**Problem**. Reproduce the lines below exactly, starting at the one containing "142 355 180>" and stopping at the final line.

**Provided material**.
----

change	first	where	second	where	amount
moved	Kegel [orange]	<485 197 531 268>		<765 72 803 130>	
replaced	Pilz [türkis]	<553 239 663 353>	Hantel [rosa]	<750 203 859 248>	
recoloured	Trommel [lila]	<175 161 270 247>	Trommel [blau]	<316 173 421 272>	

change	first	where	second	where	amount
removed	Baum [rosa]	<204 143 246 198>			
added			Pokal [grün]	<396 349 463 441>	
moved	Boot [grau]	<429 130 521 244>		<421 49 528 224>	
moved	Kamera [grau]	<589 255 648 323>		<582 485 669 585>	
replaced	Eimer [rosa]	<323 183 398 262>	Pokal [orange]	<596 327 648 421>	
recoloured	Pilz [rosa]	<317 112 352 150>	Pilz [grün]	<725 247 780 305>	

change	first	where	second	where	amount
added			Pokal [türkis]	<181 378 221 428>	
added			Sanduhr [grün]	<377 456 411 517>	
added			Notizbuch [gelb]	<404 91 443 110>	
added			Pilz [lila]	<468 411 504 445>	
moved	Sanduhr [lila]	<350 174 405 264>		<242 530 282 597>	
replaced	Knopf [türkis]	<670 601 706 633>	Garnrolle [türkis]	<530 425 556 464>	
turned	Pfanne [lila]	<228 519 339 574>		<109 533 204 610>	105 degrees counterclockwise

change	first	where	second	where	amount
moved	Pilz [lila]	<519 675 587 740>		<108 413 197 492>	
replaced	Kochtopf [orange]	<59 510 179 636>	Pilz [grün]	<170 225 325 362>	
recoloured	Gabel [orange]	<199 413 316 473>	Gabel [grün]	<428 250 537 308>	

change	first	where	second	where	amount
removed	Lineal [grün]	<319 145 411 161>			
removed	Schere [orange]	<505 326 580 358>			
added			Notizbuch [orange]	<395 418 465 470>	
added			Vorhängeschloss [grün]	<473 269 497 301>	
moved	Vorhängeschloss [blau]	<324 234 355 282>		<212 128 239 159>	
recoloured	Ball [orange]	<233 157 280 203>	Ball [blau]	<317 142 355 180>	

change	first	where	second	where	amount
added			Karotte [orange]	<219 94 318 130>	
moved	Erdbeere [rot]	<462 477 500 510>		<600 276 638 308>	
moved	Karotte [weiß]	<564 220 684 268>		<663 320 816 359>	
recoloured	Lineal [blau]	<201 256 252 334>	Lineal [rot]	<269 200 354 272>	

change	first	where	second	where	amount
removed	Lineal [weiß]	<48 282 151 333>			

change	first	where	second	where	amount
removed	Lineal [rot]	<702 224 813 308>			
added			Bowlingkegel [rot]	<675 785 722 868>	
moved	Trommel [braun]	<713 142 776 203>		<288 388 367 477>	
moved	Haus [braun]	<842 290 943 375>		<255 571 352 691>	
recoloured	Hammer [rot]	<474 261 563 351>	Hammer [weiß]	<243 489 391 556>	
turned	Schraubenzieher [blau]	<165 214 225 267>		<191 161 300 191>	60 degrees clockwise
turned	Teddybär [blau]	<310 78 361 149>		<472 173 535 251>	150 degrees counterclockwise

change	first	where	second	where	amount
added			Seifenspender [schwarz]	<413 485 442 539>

----

**Result below**.
recoloured	Ball [orange]	<233 157 280 203>	Ball [blau]	<317 142 355 180>	

change	first	where	second	where	amount
added			Karotte [orange]	<219 94 318 130>	
moved	Erdbeere [rot]	<462 477 500 510>		<600 276 638 308>	
moved	Karotte [weiß]	<564 220 684 268>		<663 320 816 359>	
recoloured	Lineal [blau]	<201 256 252 334>	Lineal [rot]	<269 200 354 272>	

change	first	where	second	where	amount
removed	Lineal [weiß]	<48 282 151 333>			

change	first	where	second	where	amount
removed	Lineal [rot]	<702 224 813 308>			
added			Bowlingkegel [rot]	<675 785 722 868>	
moved	Trommel [braun]	<713 142 776 203>		<288 388 367 477>	
moved	Haus [braun]	<842 290 943 375>		<255 571 352 691>	
recoloured	Hammer [rot]	<474 261 563 351>	Hammer [weiß]	<243 489 391 556>	
turned	Schraubenzieher [blau]	<165 214 225 267>		<191 161 300 191>	60 degrees clockwise
turned	Teddybär [blau]	<310 78 361 149>		<472 173 535 251>	150 degrees counterclockwise

change	first	where	second	where	amount
added			Seifenspender [schwarz]	<413 485 442 539>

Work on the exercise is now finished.